Dataset entries:
________________________________________

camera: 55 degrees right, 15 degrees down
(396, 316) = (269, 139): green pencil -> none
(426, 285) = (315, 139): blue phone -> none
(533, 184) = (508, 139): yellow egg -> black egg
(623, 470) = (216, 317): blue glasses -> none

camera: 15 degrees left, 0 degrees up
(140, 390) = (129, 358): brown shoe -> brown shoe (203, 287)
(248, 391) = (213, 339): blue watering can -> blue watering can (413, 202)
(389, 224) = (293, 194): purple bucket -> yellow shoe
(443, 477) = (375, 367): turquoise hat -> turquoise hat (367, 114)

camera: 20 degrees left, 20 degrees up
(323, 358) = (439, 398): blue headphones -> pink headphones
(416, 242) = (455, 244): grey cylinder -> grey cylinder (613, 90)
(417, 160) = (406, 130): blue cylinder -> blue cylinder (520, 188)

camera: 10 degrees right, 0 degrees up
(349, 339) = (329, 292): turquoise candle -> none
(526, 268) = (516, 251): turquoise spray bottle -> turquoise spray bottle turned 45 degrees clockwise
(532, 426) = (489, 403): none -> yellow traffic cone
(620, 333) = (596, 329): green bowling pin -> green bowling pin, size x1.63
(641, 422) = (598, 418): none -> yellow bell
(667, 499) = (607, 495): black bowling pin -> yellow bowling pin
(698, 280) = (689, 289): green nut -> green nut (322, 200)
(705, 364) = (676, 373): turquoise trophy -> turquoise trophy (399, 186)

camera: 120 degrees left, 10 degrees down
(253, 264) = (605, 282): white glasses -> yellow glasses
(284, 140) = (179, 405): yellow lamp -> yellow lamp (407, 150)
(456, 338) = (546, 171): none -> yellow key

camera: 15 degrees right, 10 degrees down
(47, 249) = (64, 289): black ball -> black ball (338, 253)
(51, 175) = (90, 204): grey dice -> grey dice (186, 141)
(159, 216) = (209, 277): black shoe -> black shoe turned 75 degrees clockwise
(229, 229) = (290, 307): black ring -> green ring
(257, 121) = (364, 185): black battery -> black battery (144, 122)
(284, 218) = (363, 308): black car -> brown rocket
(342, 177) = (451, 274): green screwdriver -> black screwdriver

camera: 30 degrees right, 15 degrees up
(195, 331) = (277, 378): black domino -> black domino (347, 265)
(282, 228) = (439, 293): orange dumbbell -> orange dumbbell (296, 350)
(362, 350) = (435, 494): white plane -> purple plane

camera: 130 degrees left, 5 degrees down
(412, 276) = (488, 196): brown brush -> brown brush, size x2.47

________________________________________

Restate the data above word for word.

camera: 55 degrees right, 15 degrees down
(396, 316) = (269, 139): green pencil -> none
(426, 285) = (315, 139): blue phone -> none
(533, 184) = (508, 139): yellow egg -> black egg
(623, 470) = (216, 317): blue glasses -> none

camera: 15 degrees left, 0 degrees up
(140, 390) = (129, 358): brown shoe -> brown shoe (203, 287)
(248, 391) = (213, 339): blue watering can -> blue watering can (413, 202)
(389, 224) = (293, 194): purple bucket -> yellow shoe
(443, 477) = (375, 367): turquoise hat -> turquoise hat (367, 114)

camera: 20 degrees left, 20 degrees up
(323, 358) = (439, 398): blue headphones -> pink headphones
(416, 242) = (455, 244): grey cylinder -> grey cylinder (613, 90)
(417, 160) = (406, 130): blue cylinder -> blue cylinder (520, 188)

camera: 10 degrees right, 0 degrees up
(349, 339) = (329, 292): turquoise candle -> none
(526, 268) = (516, 251): turquoise spray bottle -> turquoise spray bottle turned 45 degrees clockwise
(532, 426) = (489, 403): none -> yellow traffic cone
(620, 333) = (596, 329): green bowling pin -> green bowling pin, size x1.63
(641, 422) = (598, 418): none -> yellow bell
(667, 499) = (607, 495): black bowling pin -> yellow bowling pin
(698, 280) = (689, 289): green nut -> green nut (322, 200)
(705, 364) = (676, 373): turquoise trophy -> turquoise trophy (399, 186)

camera: 120 degrees left, 10 degrees down
(253, 264) = (605, 282): white glasses -> yellow glasses
(284, 140) = (179, 405): yellow lamp -> yellow lamp (407, 150)
(456, 338) = (546, 171): none -> yellow key

camera: 15 degrees right, 10 degrees down
(47, 249) = (64, 289): black ball -> black ball (338, 253)
(51, 175) = (90, 204): grey dice -> grey dice (186, 141)
(159, 216) = (209, 277): black shoe -> black shoe turned 75 degrees clockwise
(229, 229) = (290, 307): black ring -> green ring
(257, 121) = (364, 185): black battery -> black battery (144, 122)
(284, 218) = (363, 308): black car -> brown rocket
(342, 177) = (451, 274): green screwdriver -> black screwdriver

camera: 30 degrees right, 15 degrees up
(195, 331) = (277, 378): black domino -> black domino (347, 265)
(282, 228) = (439, 293): orange dumbbell -> orange dumbbell (296, 350)
(362, 350) = (435, 494): white plane -> purple plane

camera: 130 degrees left, 5 degrees down
(412, 276) = (488, 196): brown brush -> brown brush, size x2.47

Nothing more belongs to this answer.